(Saved data entries)
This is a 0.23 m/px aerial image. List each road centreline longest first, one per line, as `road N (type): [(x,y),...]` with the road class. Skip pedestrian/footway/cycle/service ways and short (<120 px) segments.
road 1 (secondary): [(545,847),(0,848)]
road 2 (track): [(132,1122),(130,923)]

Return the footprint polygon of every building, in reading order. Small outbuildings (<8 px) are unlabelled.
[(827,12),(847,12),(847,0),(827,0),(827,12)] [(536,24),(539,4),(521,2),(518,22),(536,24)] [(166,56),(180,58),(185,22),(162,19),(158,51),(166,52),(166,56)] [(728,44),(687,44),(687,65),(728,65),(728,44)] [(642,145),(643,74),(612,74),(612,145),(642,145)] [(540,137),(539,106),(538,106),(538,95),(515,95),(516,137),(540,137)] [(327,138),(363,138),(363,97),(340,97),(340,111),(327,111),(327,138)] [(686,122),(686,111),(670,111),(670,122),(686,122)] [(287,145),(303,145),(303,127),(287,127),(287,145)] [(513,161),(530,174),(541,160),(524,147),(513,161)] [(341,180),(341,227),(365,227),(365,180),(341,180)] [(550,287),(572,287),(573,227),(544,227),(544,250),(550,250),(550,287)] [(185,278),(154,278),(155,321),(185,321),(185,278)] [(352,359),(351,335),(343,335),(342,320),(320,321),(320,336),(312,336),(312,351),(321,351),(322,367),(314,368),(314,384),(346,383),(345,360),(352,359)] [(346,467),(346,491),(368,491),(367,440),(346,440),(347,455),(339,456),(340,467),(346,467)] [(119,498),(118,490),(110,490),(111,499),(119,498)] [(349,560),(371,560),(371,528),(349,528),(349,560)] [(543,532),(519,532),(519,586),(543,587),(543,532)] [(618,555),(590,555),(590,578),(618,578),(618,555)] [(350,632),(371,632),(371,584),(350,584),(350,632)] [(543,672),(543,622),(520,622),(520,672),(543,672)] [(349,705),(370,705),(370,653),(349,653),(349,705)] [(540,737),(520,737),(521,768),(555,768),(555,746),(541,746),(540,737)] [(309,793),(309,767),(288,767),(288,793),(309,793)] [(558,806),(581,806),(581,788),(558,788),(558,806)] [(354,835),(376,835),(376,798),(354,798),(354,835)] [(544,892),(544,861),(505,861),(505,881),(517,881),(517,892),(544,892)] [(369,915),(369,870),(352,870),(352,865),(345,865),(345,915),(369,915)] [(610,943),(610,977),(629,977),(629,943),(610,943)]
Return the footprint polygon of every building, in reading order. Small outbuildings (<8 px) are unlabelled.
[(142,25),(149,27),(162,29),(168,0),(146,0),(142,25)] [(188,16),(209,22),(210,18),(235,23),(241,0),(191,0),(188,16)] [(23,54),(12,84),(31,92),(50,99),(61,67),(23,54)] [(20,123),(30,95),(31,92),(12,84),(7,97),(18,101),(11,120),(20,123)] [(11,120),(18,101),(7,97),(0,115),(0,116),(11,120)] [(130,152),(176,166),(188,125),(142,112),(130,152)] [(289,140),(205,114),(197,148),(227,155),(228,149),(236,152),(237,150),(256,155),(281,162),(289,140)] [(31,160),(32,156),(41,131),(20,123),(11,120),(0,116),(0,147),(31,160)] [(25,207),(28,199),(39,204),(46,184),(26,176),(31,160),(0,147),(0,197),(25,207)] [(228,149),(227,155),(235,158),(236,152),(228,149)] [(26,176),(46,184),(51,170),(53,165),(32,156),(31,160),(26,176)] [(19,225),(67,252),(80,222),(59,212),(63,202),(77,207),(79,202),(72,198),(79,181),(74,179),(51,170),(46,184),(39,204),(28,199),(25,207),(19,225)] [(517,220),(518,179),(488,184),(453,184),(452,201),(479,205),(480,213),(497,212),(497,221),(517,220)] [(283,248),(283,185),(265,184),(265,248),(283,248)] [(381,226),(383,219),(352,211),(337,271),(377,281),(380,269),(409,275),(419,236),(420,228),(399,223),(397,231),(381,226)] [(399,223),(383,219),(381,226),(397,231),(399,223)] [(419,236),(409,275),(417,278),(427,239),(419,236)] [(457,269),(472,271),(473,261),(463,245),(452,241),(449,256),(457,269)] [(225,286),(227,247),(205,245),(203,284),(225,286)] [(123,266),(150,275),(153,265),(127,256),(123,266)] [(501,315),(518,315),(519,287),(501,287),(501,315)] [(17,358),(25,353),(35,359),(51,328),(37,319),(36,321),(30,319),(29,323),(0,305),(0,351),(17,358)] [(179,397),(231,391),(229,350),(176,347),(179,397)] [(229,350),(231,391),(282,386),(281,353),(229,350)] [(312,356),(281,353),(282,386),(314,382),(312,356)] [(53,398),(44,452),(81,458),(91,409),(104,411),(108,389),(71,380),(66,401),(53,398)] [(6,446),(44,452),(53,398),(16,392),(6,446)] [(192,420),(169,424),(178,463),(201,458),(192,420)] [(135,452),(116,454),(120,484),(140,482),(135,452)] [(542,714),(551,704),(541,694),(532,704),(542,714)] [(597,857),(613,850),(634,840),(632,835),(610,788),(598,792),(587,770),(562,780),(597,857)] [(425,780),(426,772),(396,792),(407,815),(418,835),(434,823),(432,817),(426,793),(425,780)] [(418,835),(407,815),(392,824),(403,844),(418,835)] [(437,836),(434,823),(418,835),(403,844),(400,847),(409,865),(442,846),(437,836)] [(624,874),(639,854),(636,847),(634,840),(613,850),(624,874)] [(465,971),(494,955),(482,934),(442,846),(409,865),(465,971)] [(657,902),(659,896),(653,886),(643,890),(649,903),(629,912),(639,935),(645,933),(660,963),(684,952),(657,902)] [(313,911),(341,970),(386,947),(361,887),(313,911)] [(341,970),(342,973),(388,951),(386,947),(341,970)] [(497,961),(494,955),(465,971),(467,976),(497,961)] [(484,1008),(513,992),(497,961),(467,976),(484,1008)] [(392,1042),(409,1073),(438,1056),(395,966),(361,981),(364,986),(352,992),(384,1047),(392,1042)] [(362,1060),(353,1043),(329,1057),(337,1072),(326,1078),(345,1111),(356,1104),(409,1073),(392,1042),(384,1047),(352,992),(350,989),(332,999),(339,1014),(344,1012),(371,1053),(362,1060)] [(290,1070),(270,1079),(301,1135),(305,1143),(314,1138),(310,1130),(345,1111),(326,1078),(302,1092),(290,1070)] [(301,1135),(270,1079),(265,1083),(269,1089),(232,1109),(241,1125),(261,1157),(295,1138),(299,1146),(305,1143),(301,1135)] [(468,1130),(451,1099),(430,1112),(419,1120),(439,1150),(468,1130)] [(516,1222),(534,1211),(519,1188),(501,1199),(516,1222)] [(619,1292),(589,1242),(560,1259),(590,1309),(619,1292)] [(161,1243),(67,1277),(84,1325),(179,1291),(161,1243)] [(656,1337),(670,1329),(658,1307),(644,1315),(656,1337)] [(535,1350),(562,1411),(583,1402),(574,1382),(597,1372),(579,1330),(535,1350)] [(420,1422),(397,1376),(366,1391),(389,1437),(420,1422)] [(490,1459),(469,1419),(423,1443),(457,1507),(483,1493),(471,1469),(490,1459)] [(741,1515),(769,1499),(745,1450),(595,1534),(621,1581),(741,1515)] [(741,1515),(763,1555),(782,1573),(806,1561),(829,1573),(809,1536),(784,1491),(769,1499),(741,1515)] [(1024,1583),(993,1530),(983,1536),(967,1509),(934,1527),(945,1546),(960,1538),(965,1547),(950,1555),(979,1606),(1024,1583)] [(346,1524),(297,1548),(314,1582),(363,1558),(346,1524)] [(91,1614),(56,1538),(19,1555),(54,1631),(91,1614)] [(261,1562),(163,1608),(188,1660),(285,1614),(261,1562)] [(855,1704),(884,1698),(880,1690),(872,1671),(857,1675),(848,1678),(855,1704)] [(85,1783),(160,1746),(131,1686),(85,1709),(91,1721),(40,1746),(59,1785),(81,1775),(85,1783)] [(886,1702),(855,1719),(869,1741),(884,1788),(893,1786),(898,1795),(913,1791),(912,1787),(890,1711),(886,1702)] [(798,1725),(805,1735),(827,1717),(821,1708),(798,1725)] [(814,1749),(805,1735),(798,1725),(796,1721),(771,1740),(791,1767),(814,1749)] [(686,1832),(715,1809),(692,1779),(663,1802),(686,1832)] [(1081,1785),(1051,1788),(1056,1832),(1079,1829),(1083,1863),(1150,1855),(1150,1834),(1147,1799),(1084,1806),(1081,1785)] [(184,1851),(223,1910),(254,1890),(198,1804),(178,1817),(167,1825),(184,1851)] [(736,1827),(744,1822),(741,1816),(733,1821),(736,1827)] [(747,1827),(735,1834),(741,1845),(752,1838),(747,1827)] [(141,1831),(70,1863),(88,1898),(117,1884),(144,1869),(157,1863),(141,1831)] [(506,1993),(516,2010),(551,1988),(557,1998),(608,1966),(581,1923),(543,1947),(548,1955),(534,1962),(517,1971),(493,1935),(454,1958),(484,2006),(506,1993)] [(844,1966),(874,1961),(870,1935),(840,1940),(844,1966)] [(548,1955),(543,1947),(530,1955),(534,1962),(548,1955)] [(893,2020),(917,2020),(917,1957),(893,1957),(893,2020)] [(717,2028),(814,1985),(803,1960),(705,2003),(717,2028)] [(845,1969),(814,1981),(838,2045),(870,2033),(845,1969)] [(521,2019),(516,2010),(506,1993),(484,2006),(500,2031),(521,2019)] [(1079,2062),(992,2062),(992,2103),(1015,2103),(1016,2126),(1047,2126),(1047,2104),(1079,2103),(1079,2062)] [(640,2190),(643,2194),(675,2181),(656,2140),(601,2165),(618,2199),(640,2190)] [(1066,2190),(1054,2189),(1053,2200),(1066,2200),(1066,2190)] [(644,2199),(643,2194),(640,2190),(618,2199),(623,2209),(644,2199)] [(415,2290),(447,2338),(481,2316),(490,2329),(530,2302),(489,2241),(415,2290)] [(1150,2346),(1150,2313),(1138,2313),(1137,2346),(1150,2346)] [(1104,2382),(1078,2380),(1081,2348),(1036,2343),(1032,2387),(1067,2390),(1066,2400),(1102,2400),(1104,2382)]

About this exercise:
Only a number is wanted here: how many lines of the records above include the string "road"?

Completed exercise:
3